##### Listed records #####

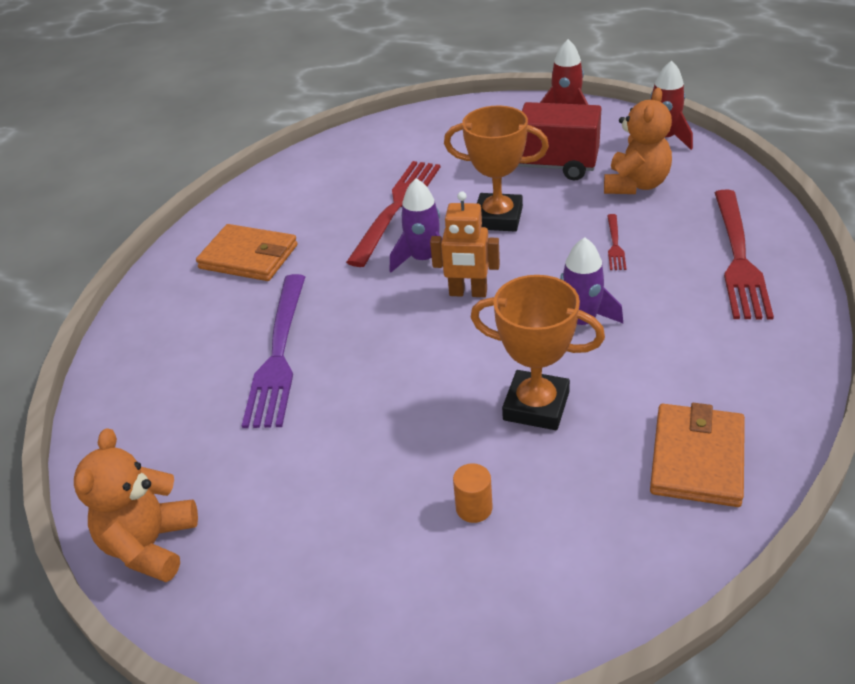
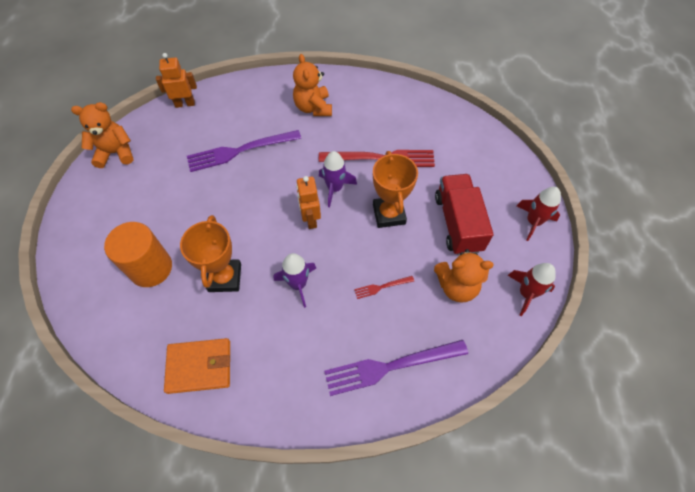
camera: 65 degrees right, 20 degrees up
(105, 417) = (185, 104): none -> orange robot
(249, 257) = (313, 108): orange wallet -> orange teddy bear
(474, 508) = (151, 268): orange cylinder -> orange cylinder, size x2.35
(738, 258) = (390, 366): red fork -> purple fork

#####

**How to complete this task:**
Look through the material above for the string "orange" and copy each line that has it.

**Solution for this problem:**
(105, 417) = (185, 104): none -> orange robot
(249, 257) = (313, 108): orange wallet -> orange teddy bear
(474, 508) = (151, 268): orange cylinder -> orange cylinder, size x2.35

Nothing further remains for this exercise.